- Problem requirements -
Only these lines of the data below are wanted: the one with "yellow square: (351, 906)", the one with "green triangle: (225, 946)", and any lines between them, each repeated exactly.
━━━━━ Listed entries ━━━━━
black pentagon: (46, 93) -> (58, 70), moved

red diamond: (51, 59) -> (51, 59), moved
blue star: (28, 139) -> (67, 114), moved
━━━━━
━━━━━ Listed entries ━━━━━
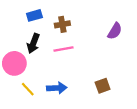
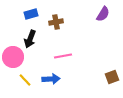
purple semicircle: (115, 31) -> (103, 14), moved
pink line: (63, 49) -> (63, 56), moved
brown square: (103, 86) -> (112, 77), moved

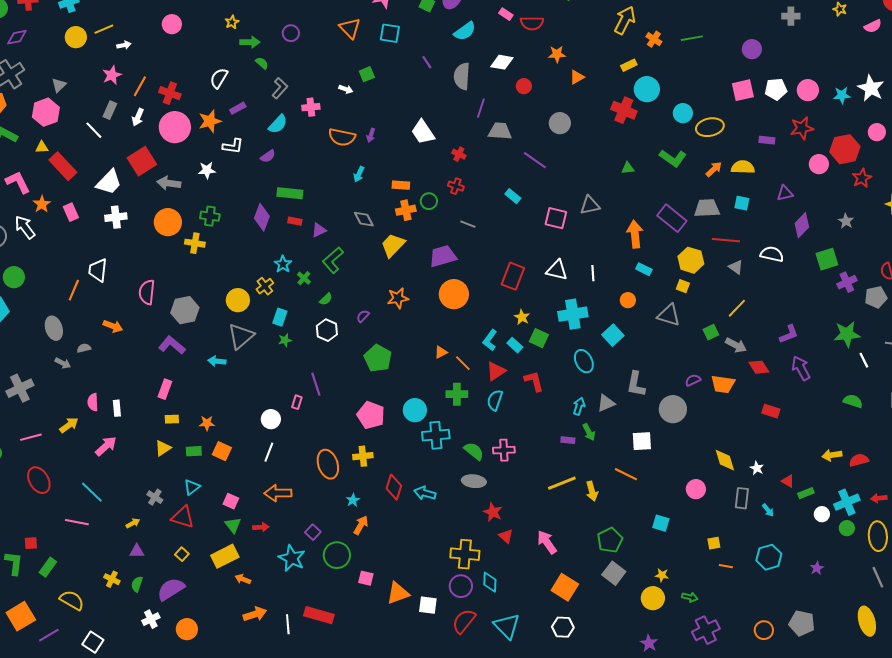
━━━━━
━━━━━ Listed entries ━━━━━
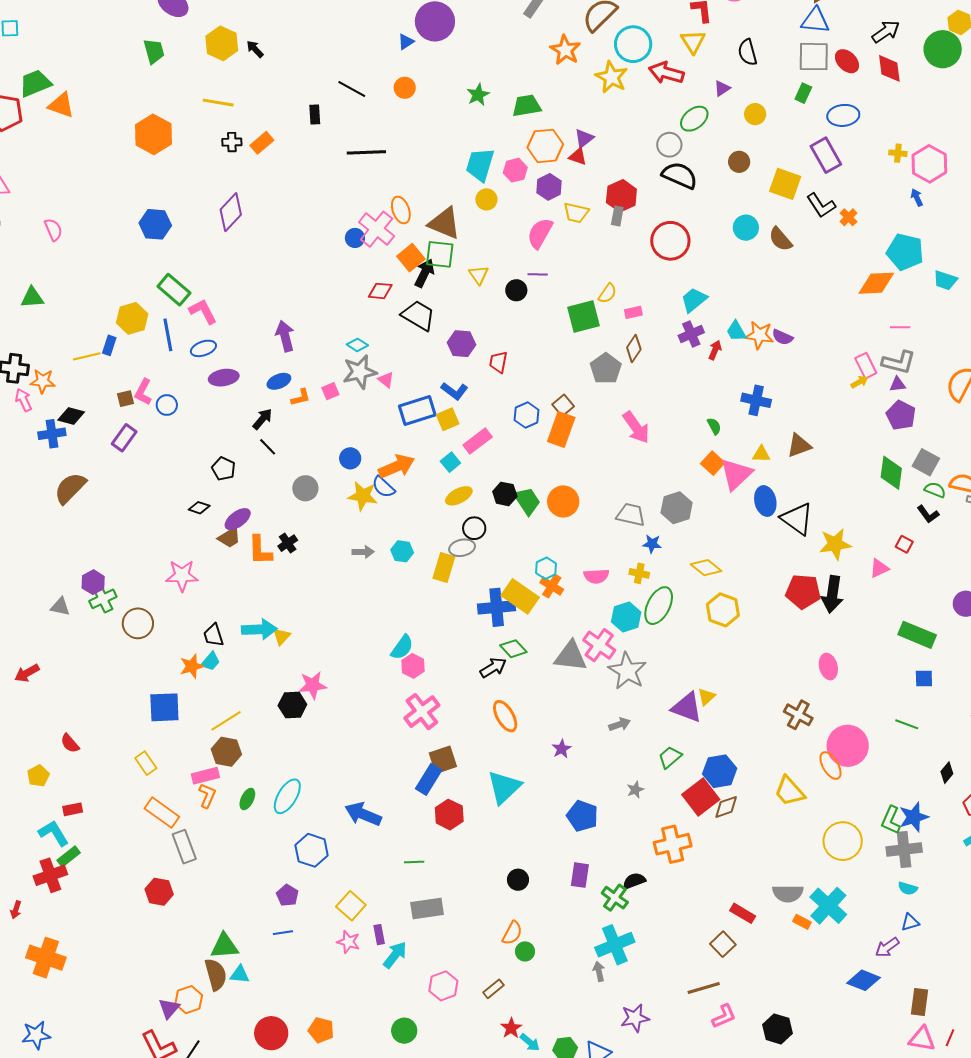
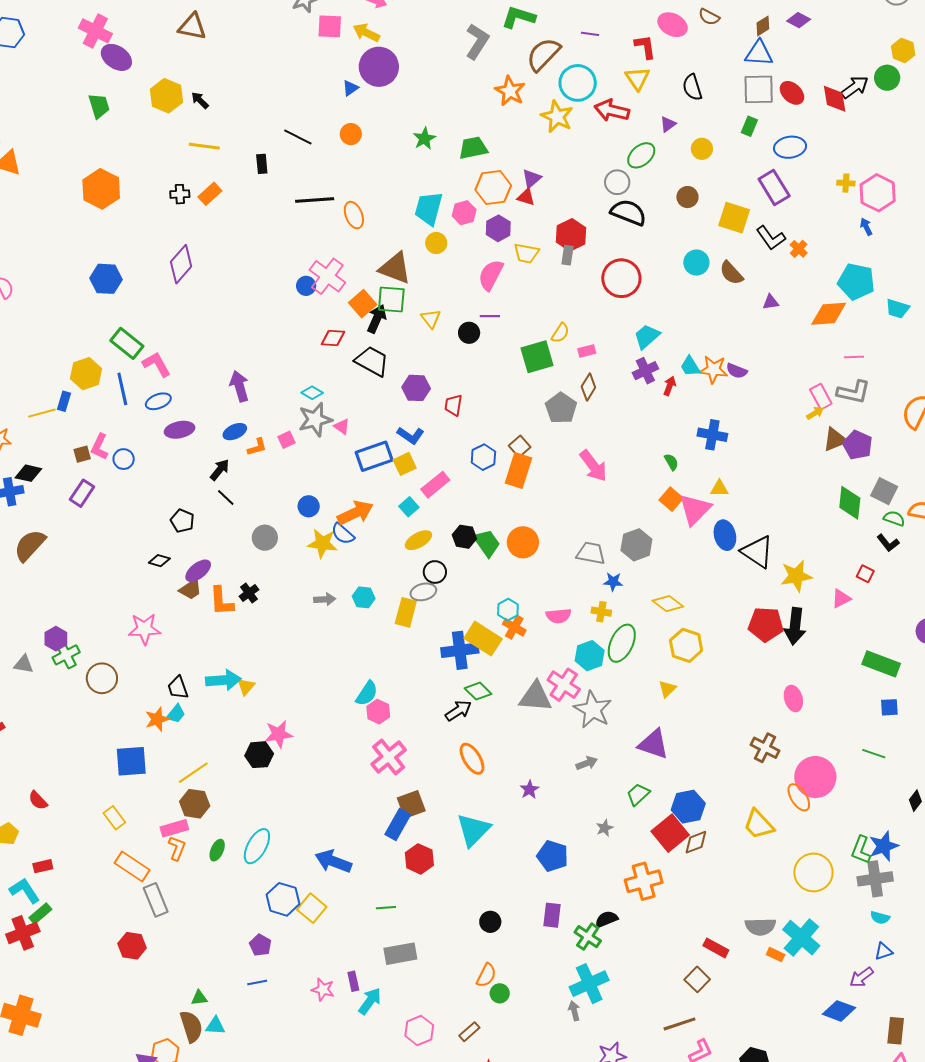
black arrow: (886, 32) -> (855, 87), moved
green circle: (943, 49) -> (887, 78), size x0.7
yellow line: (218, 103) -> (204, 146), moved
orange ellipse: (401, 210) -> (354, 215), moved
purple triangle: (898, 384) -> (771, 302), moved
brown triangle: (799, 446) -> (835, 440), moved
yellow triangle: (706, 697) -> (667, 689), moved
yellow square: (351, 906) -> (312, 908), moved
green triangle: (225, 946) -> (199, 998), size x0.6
━━━━━
- Result of this exercise -
yellow square: (351, 906) -> (312, 908), moved
green triangle: (225, 946) -> (199, 998), size x0.6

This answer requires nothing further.